» WHAT YOU ARE ASKED TO DO:
The lines to copy run from the one containing "(346, 223) = (726, 216): black" through the last line of the listing; copy them exactly and nothing more.

· · · · · · ·

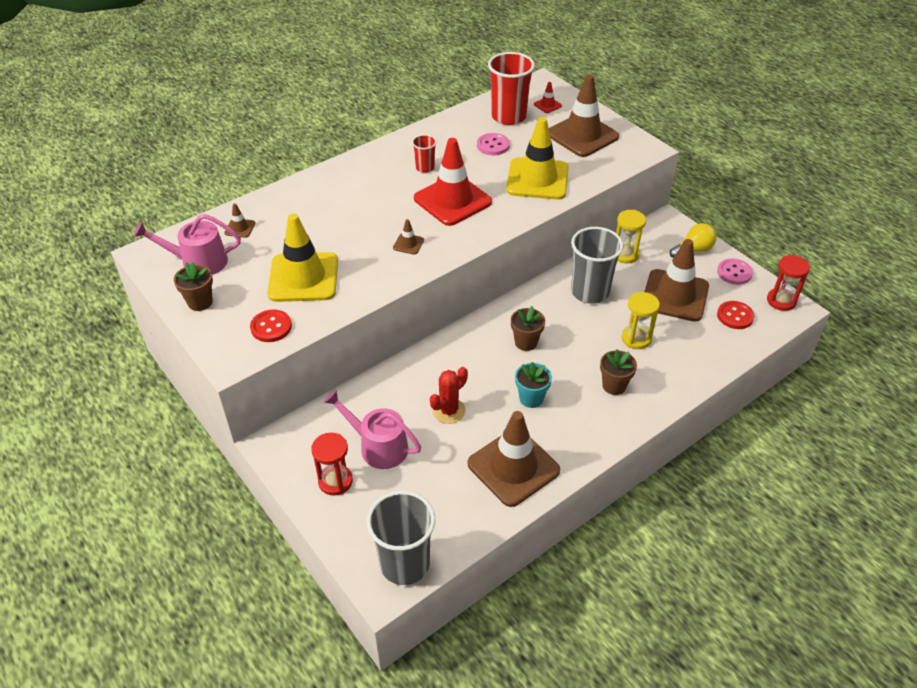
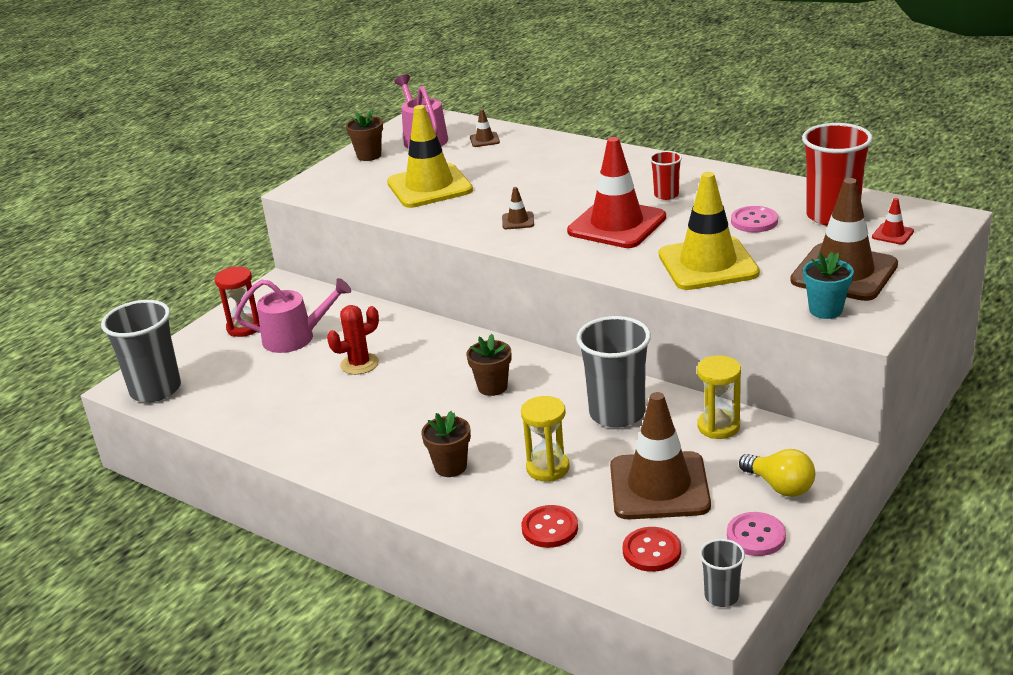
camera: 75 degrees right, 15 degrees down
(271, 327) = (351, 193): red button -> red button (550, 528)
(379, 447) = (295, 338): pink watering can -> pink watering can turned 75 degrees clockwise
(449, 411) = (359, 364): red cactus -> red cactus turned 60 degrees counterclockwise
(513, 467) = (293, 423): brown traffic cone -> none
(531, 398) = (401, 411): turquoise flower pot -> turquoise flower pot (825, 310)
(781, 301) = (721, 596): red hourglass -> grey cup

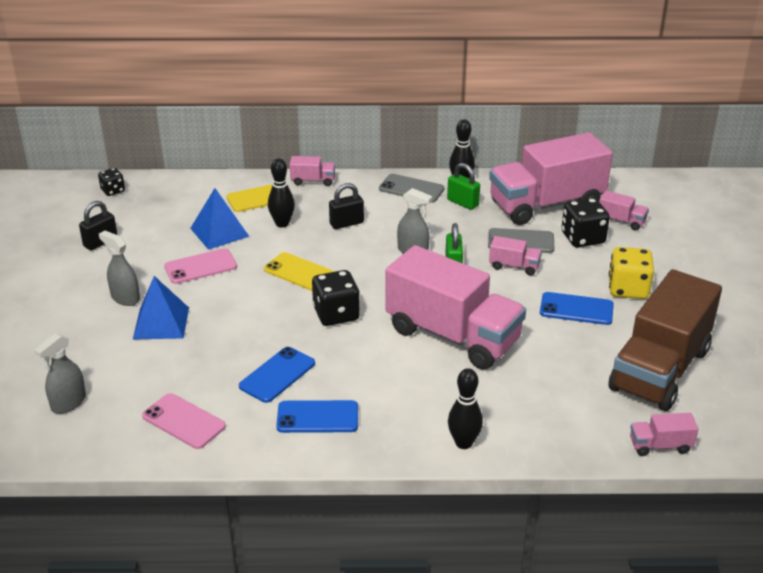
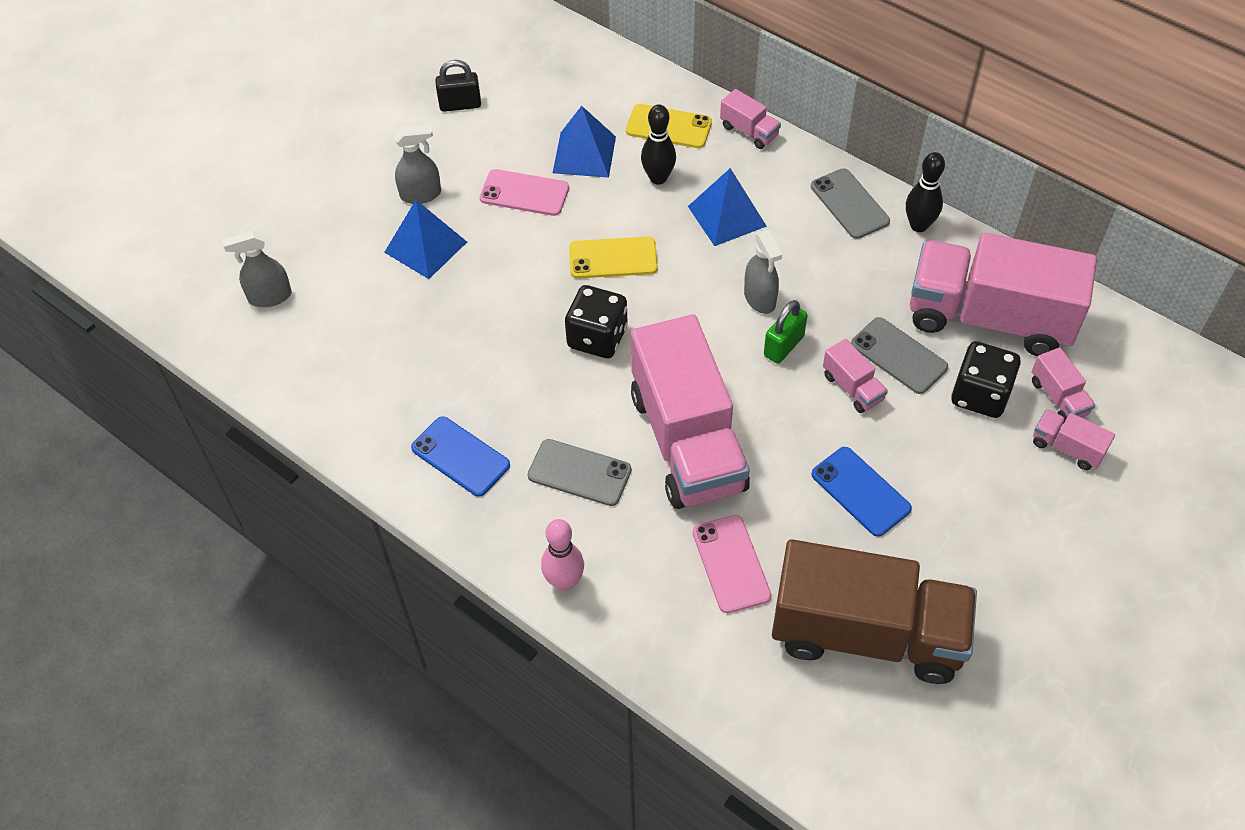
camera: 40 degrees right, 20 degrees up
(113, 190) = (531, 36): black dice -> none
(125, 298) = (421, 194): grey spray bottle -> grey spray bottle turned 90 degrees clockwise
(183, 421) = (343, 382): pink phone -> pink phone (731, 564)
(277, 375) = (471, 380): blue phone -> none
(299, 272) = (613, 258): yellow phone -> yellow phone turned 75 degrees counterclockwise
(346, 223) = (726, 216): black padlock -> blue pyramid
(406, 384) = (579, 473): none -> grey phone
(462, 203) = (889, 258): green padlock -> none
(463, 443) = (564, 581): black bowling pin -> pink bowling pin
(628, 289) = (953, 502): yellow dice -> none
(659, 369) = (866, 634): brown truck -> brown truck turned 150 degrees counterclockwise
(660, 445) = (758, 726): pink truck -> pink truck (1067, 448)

· · · · · · ·

» EXPECTED ANSWER:
(346, 223) = (726, 216): black padlock -> blue pyramid
(406, 384) = (579, 473): none -> grey phone
(462, 203) = (889, 258): green padlock -> none
(463, 443) = (564, 581): black bowling pin -> pink bowling pin
(628, 289) = (953, 502): yellow dice -> none
(659, 369) = (866, 634): brown truck -> brown truck turned 150 degrees counterclockwise
(660, 445) = (758, 726): pink truck -> pink truck (1067, 448)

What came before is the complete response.